Activity
With the images excluded, set down every line of the listing below exactly.

Data for analysis
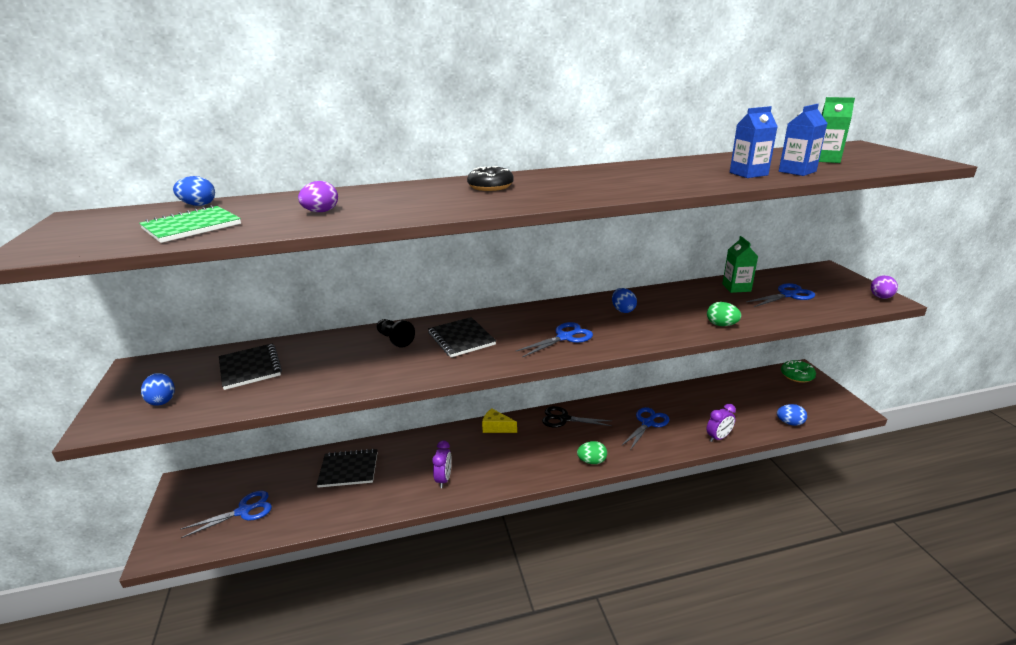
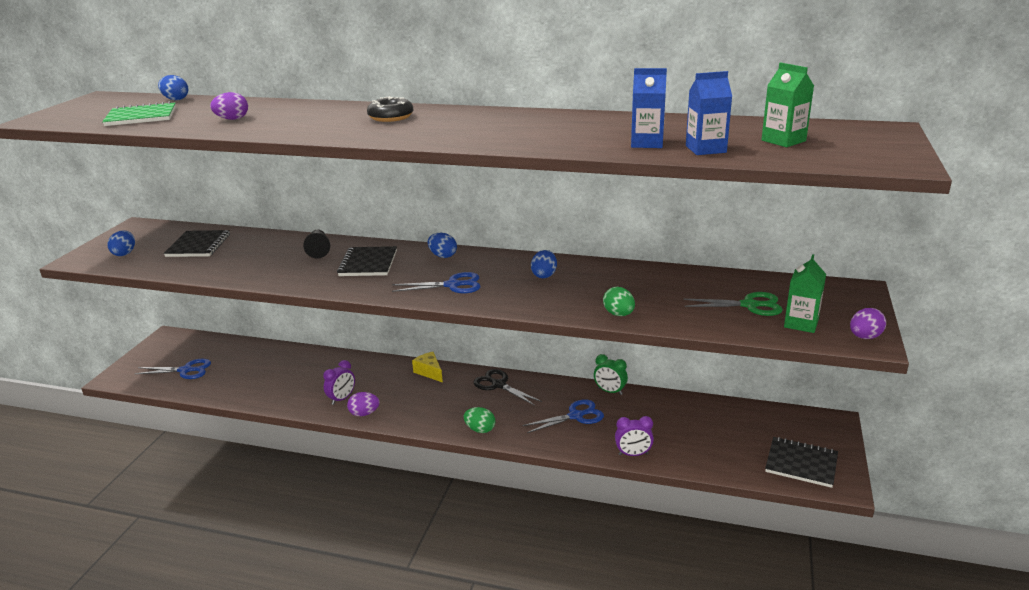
camera: 30 degrees right, 0 degrees up
(348, 469) = (281, 366): black notebook -> black notebook (801, 463)
(479, 485) = (364, 413): none -> purple egg
(649, 396) = (610, 391): none -> green clock
(736, 287) = (703, 283): green carton -> green carton (801, 323)
(788, 295) = (749, 305): blue scissors -> green scissors
(789, 423) = (736, 469): blue egg -> blue egg (443, 256)
(797, 376) = (818, 426): green donut -> none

Output for this exercise
camera: 30 degrees right, 0 degrees up
(348, 469) = (281, 366): black notebook -> black notebook (801, 463)
(479, 485) = (364, 413): none -> purple egg
(649, 396) = (610, 391): none -> green clock
(736, 287) = (703, 283): green carton -> green carton (801, 323)
(788, 295) = (749, 305): blue scissors -> green scissors
(789, 423) = (736, 469): blue egg -> blue egg (443, 256)
(797, 376) = (818, 426): green donut -> none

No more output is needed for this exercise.